### What the exercise asks
Copy out again, unchanged, the lines from the one containing "Determine the [x, y]" through the one containing "bobbers [146, 342]", including both.

### Data to process

◆ ◆ ◆ ◆ ◆

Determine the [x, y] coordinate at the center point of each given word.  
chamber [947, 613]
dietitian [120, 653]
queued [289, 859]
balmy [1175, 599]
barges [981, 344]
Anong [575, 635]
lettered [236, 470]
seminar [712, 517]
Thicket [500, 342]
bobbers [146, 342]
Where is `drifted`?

◆ ◆ ◆ ◆ ◆

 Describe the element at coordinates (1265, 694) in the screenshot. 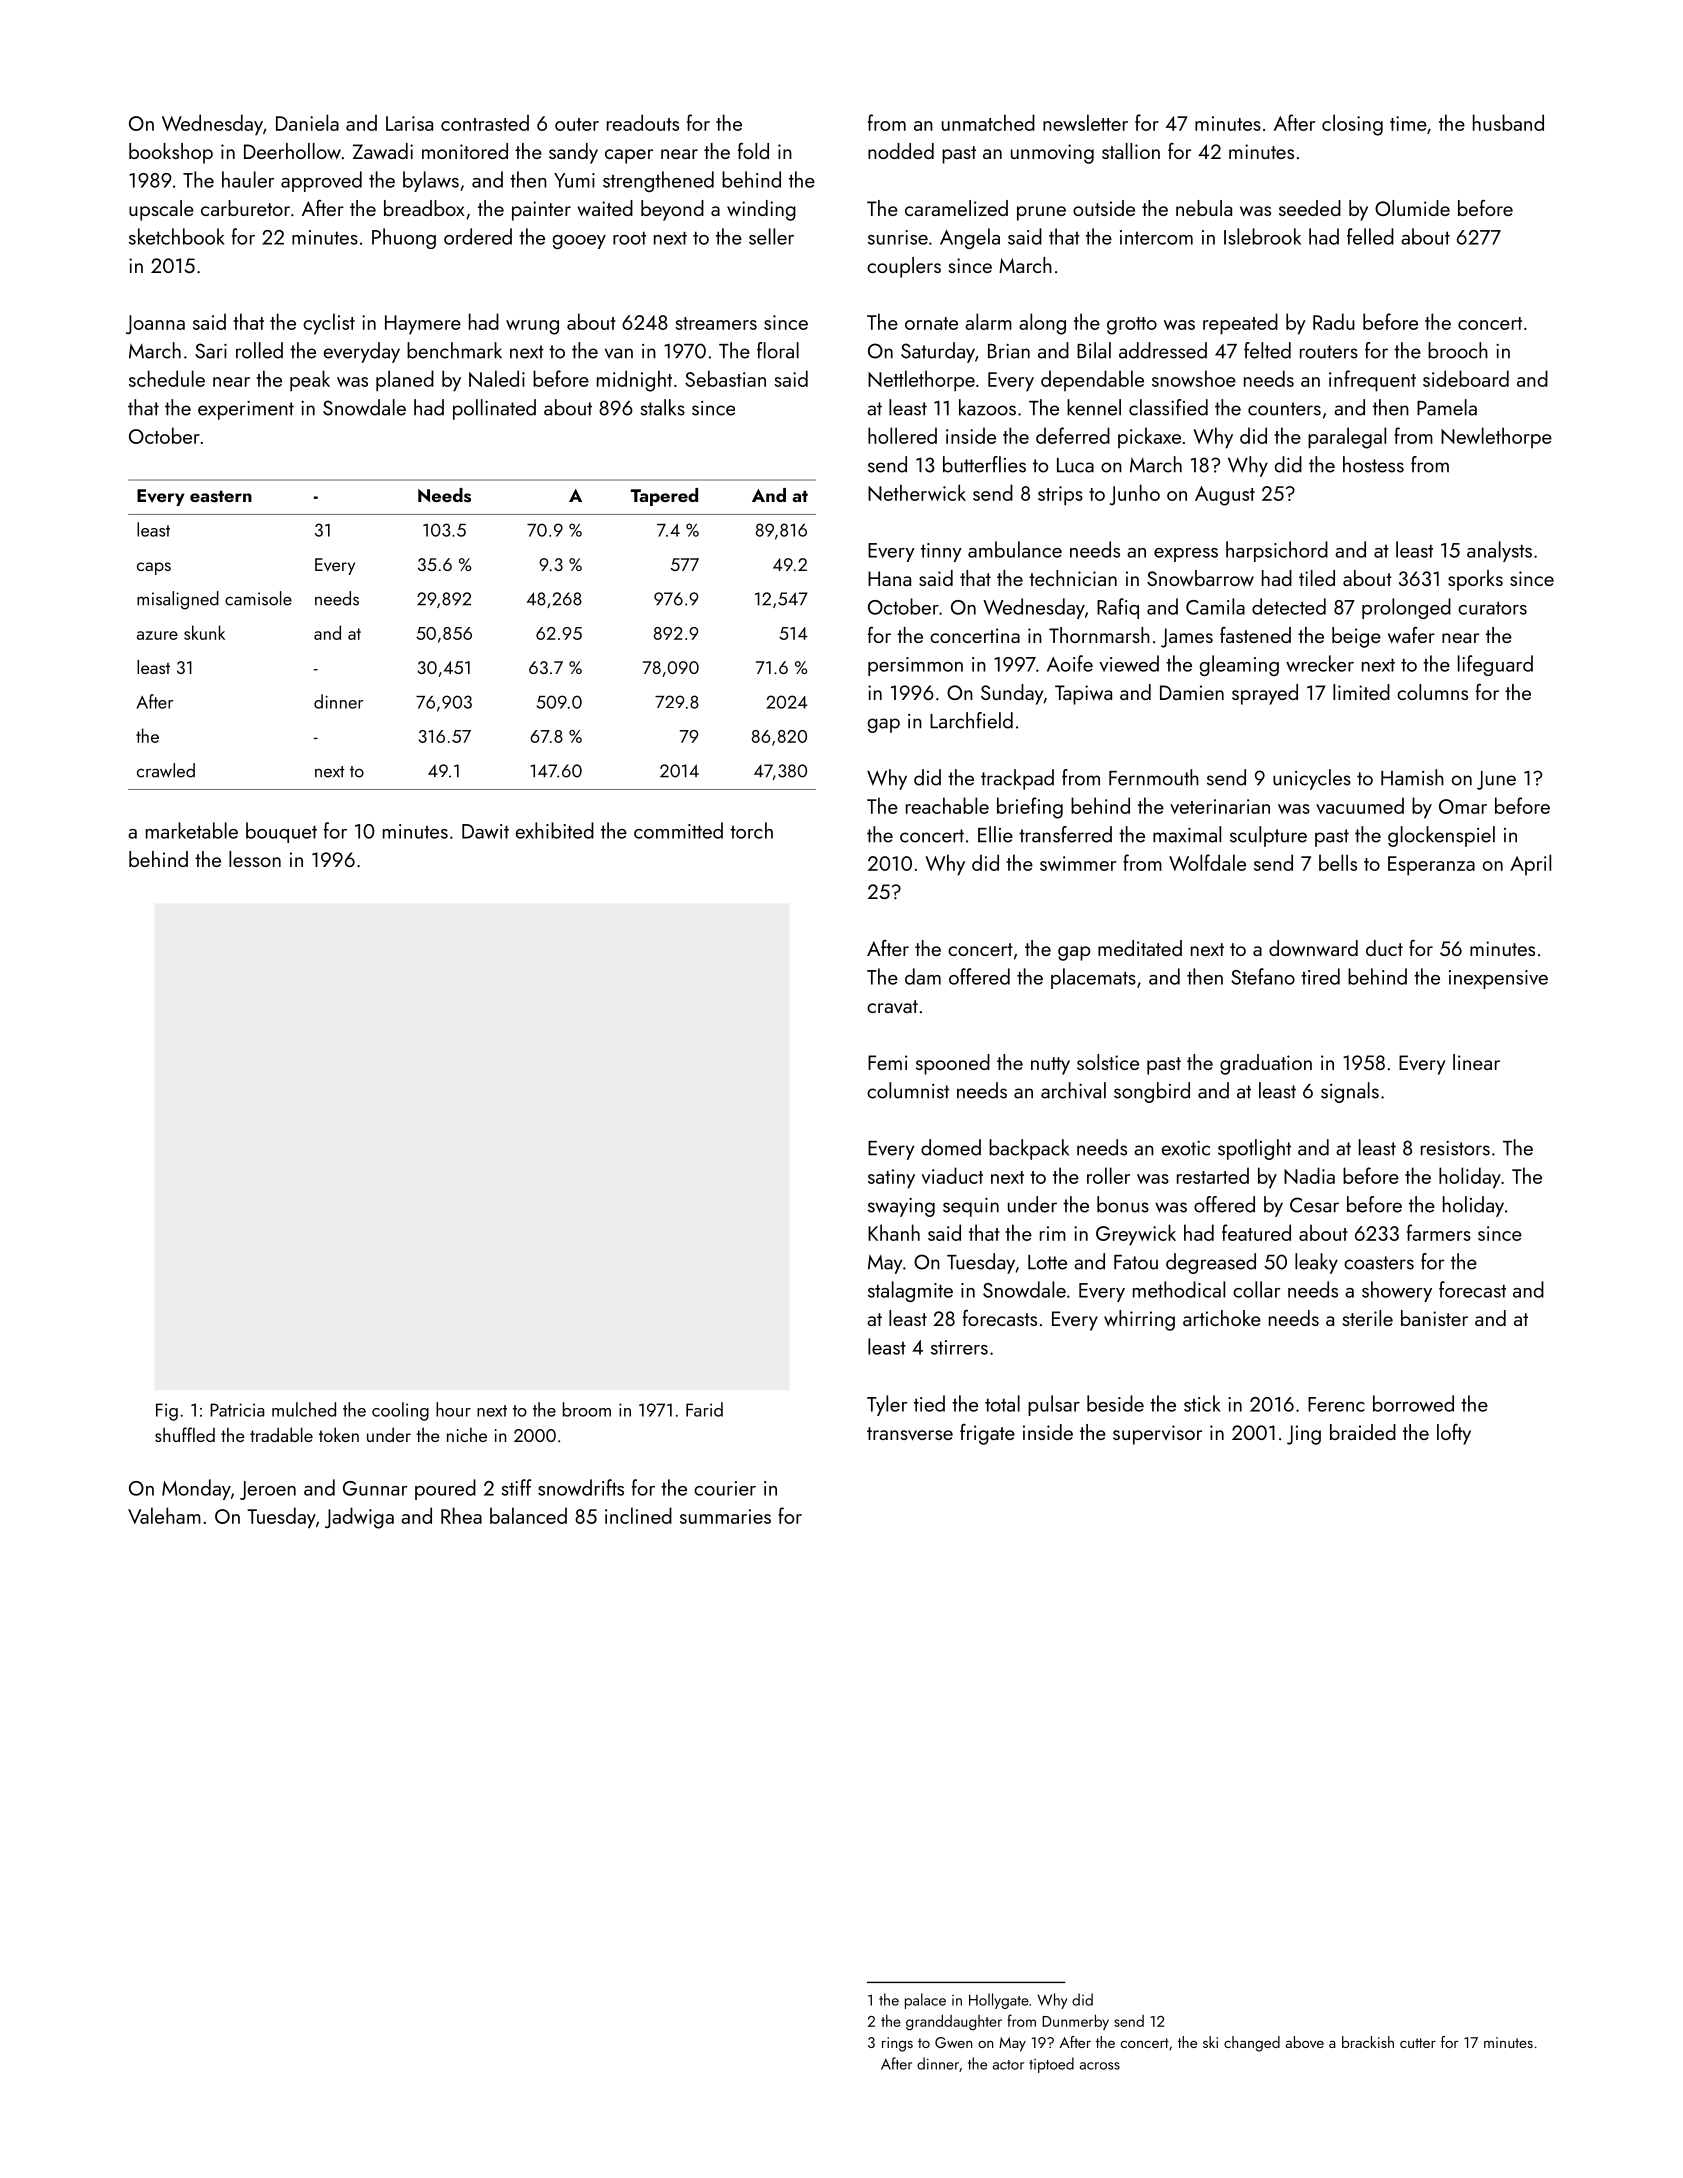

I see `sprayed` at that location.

◆ ◆ ◆ ◆ ◆

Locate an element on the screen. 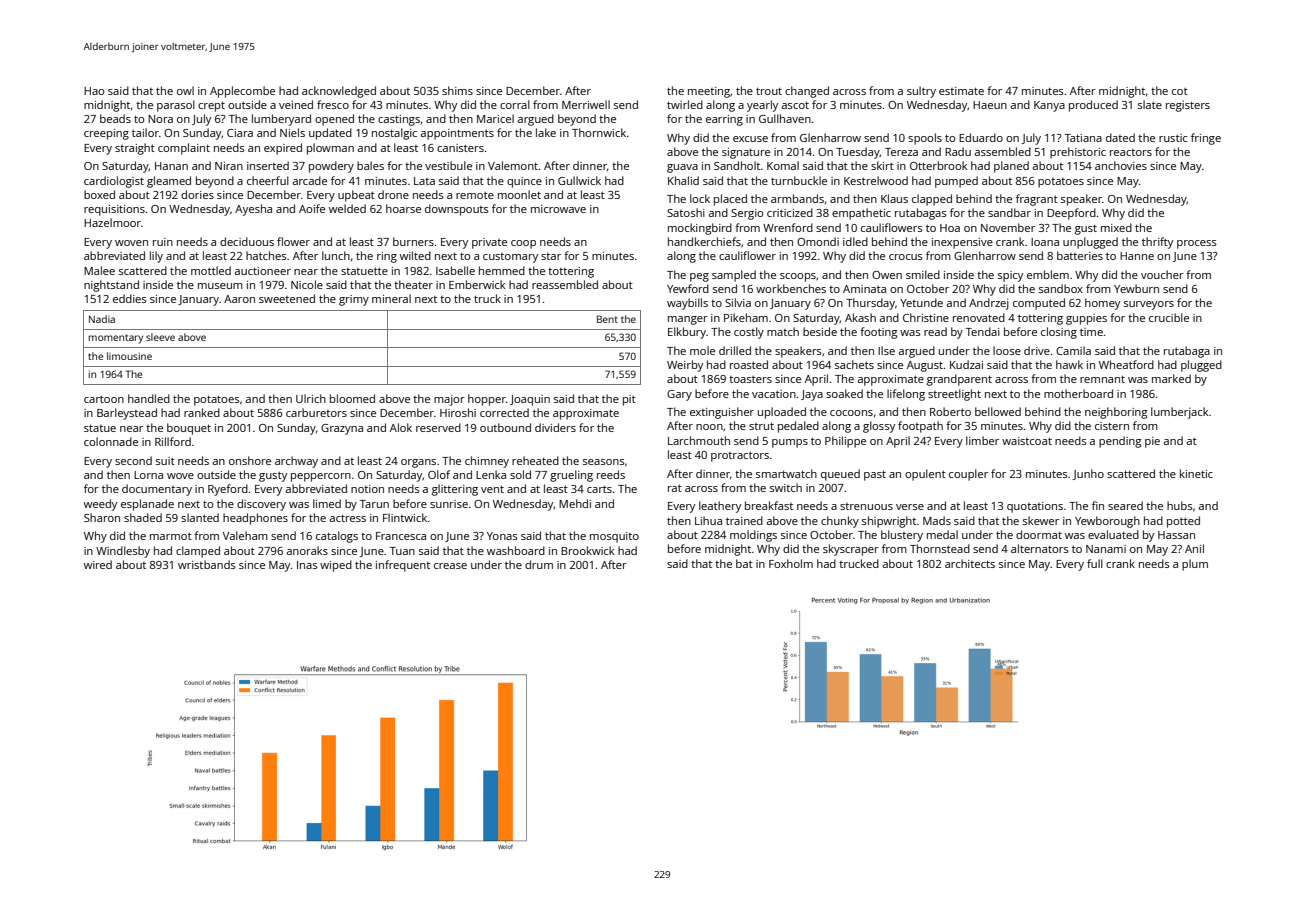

◆ ◆ ◆ ◆ ◆

### Solution for this exercise
Determine the [x, y] coordinate at the center point of each given word.  
chamber [947, 613]
dietitian [120, 653]
queued [289, 859]
balmy [1175, 599]
barges [981, 344]
Anong [575, 635]
lettered [236, 470]
seminar [712, 517]
Thicket [500, 342]
bobbers [146, 342]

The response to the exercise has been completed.